→ **TASK TO COMPLETE**: Please read the records below and return each line holding the string "mazania".
########################################
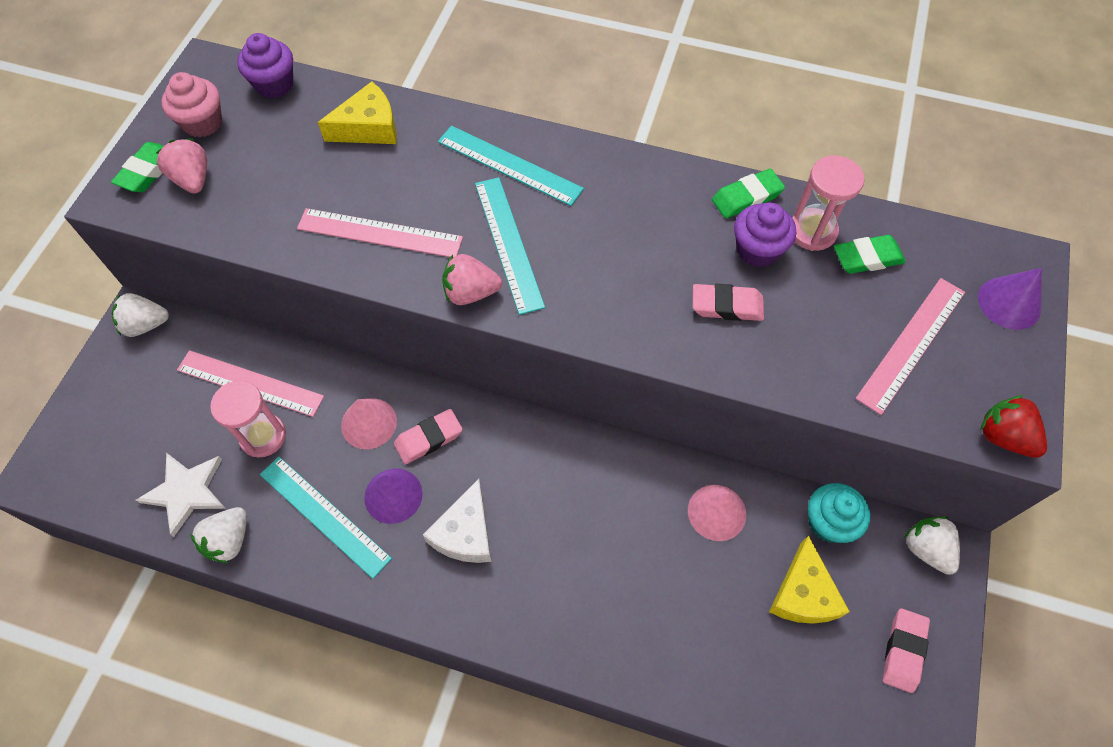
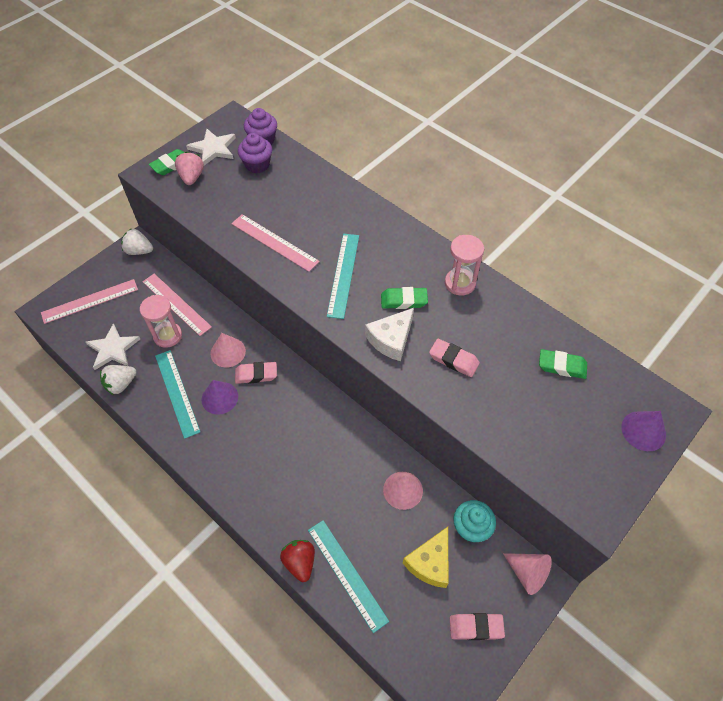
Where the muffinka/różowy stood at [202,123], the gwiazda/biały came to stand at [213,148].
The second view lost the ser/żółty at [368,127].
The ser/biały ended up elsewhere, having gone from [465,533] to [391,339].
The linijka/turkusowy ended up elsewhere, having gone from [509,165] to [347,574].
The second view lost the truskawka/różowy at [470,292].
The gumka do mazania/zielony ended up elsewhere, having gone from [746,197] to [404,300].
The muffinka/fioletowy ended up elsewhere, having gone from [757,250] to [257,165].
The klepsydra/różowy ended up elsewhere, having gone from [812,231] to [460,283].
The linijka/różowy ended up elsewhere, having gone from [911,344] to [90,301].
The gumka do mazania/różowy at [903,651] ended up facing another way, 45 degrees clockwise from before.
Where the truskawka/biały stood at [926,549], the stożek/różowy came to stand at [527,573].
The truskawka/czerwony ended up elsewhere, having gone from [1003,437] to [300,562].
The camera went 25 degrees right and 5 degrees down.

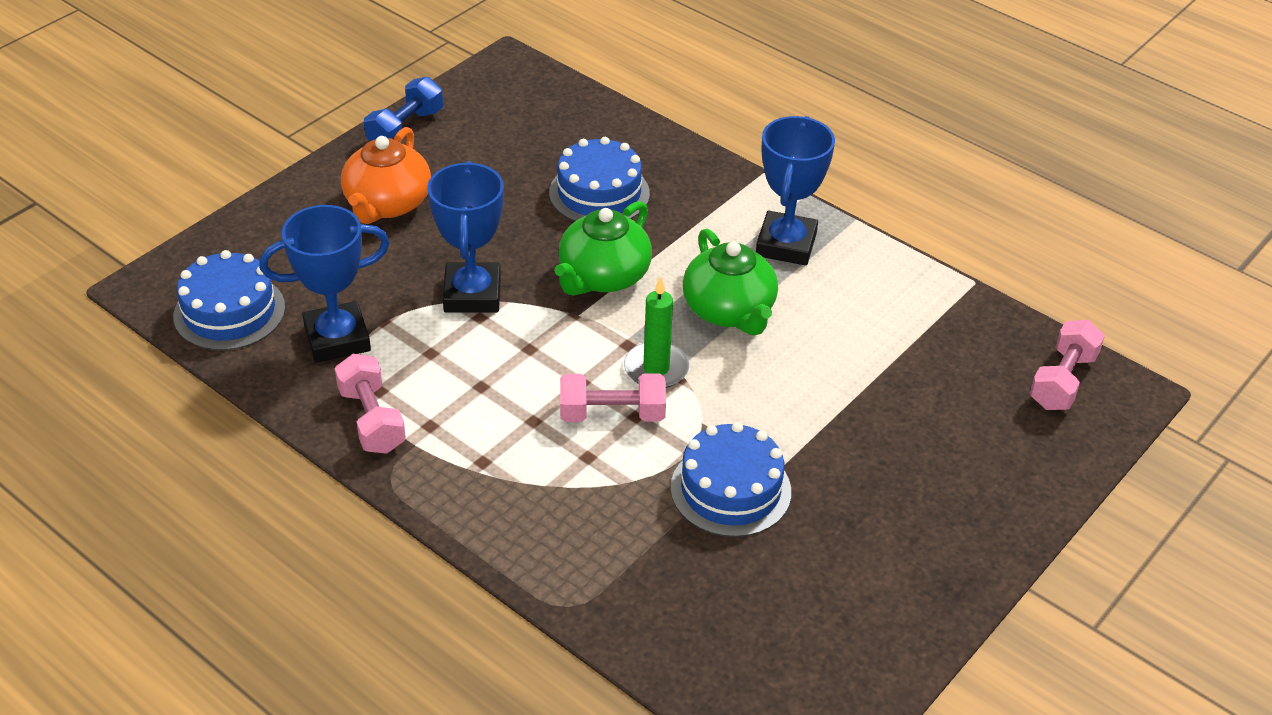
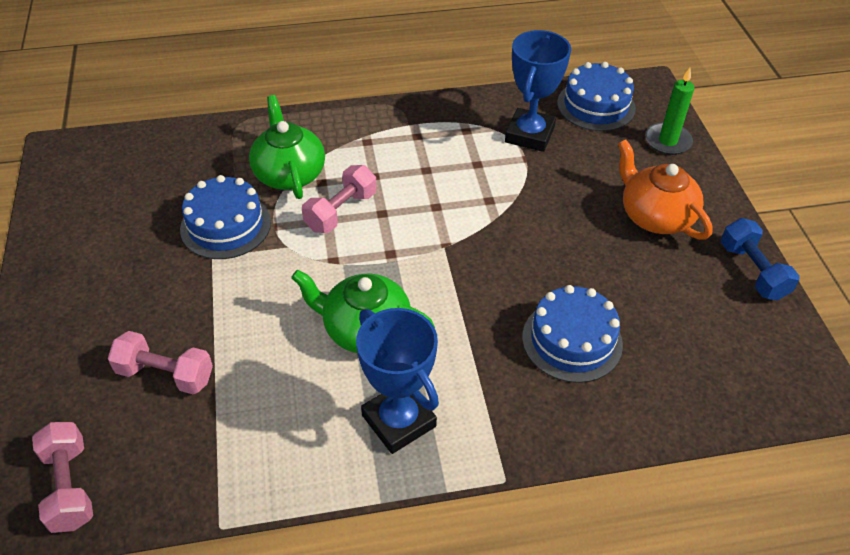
The hantel/różowy ended up elsewhere, having gone from [372,419] to [165,374].
The second view lost the puchar/niebieski at [472,294].
The imbryk/zielony ended up elsewhere, having gone from [603,277] to [289,173].
The świeca/zielony ended up elsewhere, having gone from [656,369] to [667,141].
The camera went 130 degrees right and 5 degrees up.

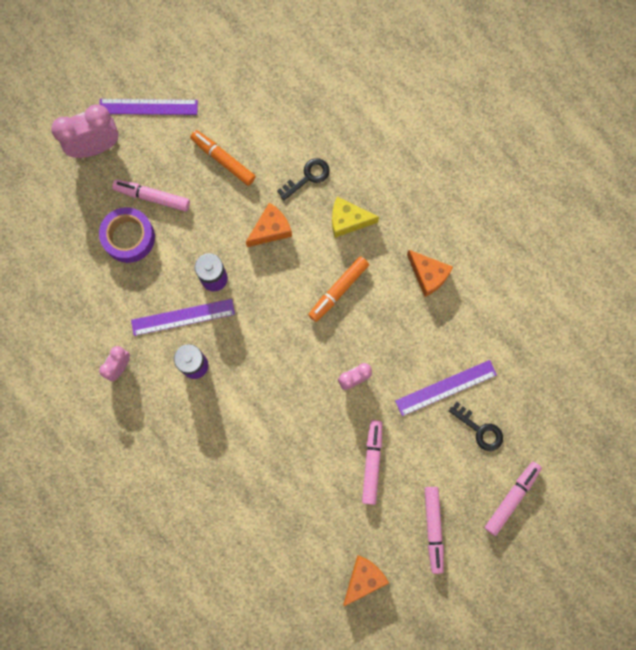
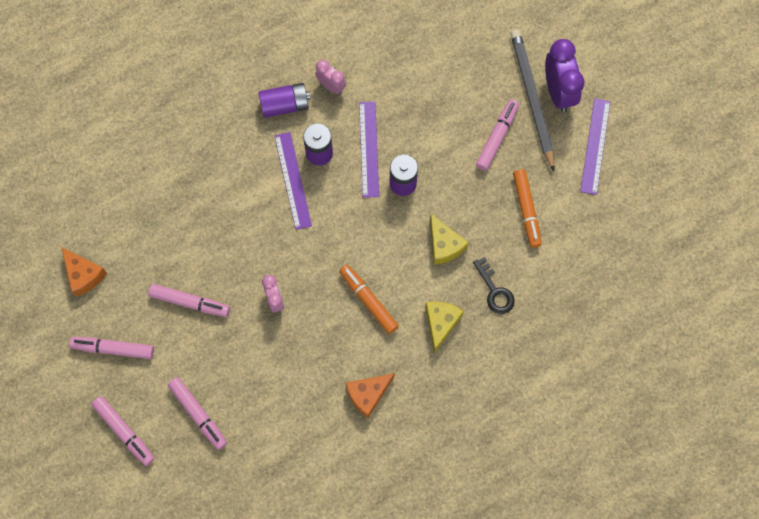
What was the budzik/różowy at [96,147] turned into the budzik/fioletowy at [558,92].
The second view lost the taśma klejąca/fioletowy at [129,237].
The flamaster/pomarańczowy at [223,160] ended up facing another way, 120 degrees clockwise from before.
What was the ser/pomarańczowy at [271,229] turned into the ser/żółty at [444,245].
The linijka/fioletowy ended up elsewhere, having gone from [445,387] to [293,180].
Where the klucz/czarny stood at [480,430], the flamaster/różowy came to stand at [198,414].
The second view gained the bateria/fioletowy at [285,105].
The second view gained the ołówek/szary at [532,99].
The camera went 100 degrees right and 5 degrees down.

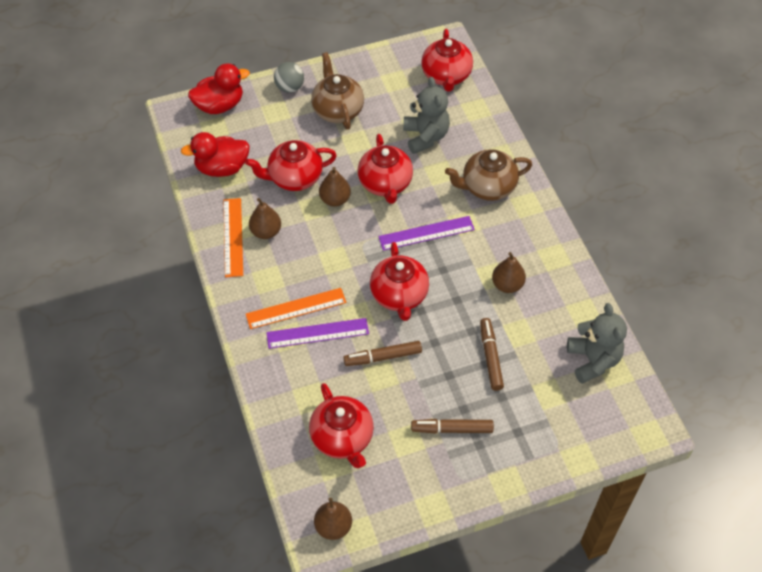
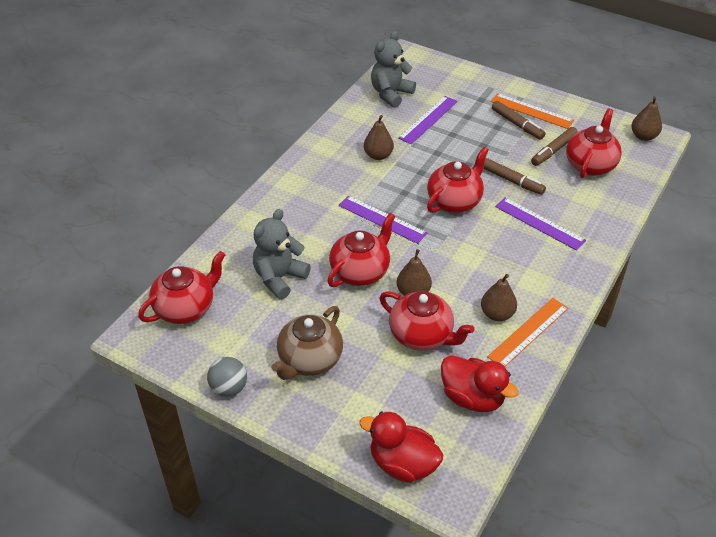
The linijka/pomarańczowy ended up elsewhere, having gone from [296,308] to [531,111].
The piłka/szary ended up elsewhere, having gone from [289,87] to [229,388].
The second view lost the imbryk/brązowy at [487,187].
The flamaster/brązowy ended up elsewhere, having gone from [490,357] to [553,151].
The second view gained the linijka/fioletowy at [428,119].
The camera went 130 degrees left and 10 degrees down.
########################################
→ **ANSWER TO THIS TASK**:
The gumka do mazania/zielony ended up elsewhere, having gone from [746,197] to [404,300].
The gumka do mazania/różowy at [903,651] ended up facing another way, 45 degrees clockwise from before.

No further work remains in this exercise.